Stored data entries:
※ ※ ※

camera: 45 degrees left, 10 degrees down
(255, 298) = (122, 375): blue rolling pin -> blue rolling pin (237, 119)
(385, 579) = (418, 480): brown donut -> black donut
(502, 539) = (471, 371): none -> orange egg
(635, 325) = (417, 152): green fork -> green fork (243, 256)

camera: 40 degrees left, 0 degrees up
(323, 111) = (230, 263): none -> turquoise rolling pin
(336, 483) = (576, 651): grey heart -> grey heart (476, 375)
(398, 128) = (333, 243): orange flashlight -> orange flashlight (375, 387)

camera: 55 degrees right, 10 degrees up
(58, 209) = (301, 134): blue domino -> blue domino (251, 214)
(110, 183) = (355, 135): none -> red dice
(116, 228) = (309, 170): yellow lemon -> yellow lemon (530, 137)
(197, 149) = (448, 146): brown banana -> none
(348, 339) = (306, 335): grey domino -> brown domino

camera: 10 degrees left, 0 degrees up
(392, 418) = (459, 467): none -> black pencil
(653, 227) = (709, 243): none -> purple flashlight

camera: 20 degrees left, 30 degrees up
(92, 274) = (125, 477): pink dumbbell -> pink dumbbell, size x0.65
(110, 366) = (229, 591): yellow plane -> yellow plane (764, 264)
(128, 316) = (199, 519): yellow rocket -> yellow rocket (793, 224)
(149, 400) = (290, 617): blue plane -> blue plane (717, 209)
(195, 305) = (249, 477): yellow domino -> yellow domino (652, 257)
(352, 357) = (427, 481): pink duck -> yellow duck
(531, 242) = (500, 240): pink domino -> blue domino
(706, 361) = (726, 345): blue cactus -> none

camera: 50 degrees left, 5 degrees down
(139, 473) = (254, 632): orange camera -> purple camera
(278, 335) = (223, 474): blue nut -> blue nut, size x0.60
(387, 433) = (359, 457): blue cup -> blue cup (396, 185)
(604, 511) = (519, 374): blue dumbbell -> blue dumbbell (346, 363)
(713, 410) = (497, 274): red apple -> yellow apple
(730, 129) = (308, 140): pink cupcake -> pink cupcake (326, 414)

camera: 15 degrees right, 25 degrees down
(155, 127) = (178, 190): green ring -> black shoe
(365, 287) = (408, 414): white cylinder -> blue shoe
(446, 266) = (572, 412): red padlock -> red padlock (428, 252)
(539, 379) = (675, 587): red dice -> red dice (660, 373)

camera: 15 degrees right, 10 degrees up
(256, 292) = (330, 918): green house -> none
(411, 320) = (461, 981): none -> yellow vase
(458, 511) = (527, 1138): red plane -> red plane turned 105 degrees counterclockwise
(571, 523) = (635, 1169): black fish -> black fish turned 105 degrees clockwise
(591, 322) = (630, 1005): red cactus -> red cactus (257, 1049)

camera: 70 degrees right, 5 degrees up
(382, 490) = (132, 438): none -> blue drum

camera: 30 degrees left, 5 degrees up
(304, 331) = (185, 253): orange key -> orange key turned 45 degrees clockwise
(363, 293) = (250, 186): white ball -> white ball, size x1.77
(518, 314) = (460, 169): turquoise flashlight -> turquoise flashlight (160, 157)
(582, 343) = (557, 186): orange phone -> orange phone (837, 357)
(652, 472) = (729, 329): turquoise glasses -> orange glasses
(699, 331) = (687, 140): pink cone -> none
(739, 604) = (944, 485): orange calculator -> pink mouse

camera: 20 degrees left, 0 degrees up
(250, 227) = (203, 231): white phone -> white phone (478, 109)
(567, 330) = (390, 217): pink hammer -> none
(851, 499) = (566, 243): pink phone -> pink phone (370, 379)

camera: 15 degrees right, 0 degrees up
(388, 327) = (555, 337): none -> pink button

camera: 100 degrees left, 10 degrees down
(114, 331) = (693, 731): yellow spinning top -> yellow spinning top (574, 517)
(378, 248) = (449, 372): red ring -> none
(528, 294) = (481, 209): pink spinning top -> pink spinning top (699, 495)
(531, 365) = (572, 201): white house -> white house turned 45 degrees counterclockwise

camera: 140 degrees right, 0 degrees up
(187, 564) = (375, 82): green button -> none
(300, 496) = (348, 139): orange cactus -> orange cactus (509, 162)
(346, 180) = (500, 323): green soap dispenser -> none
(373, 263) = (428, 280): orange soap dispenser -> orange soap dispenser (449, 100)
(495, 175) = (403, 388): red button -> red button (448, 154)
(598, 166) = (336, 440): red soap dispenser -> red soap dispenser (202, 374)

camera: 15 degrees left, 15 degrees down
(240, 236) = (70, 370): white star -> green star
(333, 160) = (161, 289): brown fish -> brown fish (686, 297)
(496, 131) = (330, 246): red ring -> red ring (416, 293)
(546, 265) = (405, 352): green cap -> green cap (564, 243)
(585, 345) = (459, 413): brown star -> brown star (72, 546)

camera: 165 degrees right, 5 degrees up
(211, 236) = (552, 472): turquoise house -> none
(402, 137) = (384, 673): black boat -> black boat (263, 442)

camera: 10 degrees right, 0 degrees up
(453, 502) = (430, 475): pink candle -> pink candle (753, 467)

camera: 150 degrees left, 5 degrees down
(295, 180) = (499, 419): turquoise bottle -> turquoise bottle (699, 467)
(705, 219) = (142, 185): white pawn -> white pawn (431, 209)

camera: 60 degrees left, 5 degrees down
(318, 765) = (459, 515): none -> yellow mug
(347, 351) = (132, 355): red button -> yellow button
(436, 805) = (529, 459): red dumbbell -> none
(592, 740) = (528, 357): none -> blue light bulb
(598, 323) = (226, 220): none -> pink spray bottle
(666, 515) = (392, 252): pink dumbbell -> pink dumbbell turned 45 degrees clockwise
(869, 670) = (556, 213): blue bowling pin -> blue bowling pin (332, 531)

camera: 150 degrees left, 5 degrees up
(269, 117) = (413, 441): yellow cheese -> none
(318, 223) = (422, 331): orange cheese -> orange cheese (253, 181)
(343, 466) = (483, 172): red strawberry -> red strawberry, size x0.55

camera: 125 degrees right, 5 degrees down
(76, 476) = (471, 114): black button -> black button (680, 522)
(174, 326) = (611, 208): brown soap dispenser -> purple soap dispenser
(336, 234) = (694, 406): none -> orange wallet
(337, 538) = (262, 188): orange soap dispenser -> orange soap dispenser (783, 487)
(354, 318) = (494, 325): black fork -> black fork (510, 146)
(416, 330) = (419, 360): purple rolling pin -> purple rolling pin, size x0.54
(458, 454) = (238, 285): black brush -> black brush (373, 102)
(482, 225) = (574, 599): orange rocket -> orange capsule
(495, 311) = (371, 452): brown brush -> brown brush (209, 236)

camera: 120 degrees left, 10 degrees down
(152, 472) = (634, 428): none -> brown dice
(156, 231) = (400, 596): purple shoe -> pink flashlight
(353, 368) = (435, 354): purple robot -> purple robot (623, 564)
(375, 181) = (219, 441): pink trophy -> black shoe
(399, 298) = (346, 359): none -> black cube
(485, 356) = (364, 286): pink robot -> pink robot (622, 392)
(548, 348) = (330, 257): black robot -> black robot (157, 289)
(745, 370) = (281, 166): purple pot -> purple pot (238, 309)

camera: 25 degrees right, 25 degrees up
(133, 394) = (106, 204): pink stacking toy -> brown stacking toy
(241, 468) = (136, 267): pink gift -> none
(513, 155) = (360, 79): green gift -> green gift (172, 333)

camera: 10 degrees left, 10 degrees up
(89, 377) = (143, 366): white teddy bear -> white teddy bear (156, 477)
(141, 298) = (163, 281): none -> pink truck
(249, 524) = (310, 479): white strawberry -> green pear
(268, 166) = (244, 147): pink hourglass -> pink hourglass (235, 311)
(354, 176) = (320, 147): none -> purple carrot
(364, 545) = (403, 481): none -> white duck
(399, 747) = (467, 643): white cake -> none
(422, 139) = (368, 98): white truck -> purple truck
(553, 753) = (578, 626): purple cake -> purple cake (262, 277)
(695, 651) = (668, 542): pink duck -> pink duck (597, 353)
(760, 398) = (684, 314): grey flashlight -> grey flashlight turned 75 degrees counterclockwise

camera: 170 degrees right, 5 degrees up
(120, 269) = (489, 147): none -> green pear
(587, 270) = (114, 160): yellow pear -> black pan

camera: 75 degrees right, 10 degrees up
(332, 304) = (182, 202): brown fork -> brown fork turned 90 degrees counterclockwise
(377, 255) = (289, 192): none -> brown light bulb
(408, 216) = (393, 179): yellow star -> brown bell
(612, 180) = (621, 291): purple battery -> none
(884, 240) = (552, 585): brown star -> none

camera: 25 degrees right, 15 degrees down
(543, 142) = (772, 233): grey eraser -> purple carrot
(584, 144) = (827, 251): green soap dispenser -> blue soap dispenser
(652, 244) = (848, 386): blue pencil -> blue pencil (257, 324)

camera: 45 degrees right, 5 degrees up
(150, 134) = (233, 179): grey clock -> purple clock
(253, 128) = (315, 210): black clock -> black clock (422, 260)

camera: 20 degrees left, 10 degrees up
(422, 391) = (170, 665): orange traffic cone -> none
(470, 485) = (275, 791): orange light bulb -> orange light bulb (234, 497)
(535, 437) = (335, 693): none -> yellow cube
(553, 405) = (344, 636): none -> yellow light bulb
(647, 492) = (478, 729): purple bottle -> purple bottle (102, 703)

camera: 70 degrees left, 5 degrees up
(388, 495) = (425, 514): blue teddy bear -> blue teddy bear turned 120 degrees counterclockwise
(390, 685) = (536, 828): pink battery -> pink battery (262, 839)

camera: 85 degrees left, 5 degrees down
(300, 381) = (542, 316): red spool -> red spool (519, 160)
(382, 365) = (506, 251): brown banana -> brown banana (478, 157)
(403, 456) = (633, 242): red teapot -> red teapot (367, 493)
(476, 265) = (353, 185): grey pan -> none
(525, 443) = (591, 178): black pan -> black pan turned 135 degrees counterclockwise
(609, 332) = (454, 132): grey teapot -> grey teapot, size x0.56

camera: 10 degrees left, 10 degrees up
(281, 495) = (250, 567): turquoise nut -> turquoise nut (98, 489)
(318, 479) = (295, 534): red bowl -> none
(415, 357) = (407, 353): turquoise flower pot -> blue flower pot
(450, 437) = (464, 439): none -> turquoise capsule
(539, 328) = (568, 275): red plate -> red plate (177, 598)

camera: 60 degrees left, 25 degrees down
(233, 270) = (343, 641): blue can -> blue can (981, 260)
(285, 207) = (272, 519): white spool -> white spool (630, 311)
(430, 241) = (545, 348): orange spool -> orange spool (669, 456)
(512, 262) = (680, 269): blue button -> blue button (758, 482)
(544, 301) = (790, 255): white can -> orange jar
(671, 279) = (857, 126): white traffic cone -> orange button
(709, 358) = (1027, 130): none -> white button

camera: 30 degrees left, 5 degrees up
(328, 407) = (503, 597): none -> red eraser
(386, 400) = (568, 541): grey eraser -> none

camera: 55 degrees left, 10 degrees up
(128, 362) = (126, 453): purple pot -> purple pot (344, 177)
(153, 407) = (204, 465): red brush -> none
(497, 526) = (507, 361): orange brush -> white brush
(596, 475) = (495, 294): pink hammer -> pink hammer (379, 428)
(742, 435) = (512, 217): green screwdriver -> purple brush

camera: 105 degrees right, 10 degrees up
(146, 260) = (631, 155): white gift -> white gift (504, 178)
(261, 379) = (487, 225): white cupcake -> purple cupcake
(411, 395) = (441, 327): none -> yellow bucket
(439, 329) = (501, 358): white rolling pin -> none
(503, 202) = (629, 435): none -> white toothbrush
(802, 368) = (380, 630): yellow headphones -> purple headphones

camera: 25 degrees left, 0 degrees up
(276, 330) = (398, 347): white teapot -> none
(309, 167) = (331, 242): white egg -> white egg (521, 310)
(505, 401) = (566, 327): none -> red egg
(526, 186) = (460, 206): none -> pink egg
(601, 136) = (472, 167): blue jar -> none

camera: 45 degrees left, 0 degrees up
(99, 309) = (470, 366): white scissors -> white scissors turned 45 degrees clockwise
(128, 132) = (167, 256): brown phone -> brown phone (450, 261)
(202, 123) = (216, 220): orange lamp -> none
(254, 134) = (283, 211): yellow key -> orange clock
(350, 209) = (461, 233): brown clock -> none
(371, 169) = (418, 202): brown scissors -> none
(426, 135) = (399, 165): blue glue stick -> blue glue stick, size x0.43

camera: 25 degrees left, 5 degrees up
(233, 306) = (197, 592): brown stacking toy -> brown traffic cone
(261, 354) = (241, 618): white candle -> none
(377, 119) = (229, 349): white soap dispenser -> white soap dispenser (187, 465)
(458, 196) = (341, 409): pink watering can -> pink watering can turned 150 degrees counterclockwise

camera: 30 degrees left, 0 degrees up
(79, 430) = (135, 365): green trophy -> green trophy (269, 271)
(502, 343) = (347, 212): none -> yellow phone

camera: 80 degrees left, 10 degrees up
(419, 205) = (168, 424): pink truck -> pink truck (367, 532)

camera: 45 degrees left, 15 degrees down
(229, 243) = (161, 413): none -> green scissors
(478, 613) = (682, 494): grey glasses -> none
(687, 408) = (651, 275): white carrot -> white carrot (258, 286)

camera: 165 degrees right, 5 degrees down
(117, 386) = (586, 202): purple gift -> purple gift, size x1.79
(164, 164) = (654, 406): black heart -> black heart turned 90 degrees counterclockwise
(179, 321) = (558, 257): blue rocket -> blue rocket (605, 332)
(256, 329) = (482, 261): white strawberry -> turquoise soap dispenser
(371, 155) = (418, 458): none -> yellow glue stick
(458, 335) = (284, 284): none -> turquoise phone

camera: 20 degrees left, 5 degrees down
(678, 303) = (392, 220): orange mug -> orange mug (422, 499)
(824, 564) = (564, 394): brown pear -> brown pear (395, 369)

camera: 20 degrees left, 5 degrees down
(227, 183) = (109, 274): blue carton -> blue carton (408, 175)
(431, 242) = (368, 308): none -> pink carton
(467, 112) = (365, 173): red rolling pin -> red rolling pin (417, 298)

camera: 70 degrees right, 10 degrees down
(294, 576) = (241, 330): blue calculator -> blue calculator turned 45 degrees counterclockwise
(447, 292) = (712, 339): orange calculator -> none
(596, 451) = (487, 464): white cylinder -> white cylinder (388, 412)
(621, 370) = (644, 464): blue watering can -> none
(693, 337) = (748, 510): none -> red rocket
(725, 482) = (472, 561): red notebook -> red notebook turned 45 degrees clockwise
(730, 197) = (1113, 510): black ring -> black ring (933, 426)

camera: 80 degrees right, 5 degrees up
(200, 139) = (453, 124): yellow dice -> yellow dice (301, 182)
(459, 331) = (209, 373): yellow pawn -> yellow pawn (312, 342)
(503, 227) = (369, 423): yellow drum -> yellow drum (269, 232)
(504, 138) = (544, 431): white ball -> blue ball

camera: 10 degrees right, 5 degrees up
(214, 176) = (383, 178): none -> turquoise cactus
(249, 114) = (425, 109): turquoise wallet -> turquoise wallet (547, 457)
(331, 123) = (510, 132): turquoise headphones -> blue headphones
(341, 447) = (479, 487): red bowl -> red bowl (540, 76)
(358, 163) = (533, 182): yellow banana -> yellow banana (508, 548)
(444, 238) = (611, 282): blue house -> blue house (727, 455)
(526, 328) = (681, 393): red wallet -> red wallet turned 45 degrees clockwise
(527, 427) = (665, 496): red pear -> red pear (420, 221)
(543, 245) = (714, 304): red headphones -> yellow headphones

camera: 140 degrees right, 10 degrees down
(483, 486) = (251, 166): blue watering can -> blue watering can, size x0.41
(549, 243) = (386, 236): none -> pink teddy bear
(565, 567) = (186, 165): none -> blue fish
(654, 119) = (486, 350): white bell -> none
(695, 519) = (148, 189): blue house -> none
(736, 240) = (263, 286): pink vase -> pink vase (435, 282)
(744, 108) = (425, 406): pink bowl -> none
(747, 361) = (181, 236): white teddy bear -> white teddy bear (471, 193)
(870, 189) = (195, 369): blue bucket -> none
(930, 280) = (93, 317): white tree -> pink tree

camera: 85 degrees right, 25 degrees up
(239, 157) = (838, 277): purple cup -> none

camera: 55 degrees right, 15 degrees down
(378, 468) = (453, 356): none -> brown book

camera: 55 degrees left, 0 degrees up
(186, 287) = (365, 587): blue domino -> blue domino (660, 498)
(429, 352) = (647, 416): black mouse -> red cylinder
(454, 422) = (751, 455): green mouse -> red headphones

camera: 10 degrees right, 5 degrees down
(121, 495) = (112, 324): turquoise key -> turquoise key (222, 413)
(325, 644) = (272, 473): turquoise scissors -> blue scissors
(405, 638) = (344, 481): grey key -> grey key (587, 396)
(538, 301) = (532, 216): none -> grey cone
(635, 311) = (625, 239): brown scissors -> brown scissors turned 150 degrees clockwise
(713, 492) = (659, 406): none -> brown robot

※ ※ ※

• _About this task_
Start at the first line of the entries above. Set down each line exactly through the one with "(336, 483) = (576, 651): grey", and stop there.

• _Written answer_
camera: 45 degrees left, 10 degrees down
(255, 298) = (122, 375): blue rolling pin -> blue rolling pin (237, 119)
(385, 579) = (418, 480): brown donut -> black donut
(502, 539) = (471, 371): none -> orange egg
(635, 325) = (417, 152): green fork -> green fork (243, 256)

camera: 40 degrees left, 0 degrees up
(323, 111) = (230, 263): none -> turquoise rolling pin
(336, 483) = (576, 651): grey heart -> grey heart (476, 375)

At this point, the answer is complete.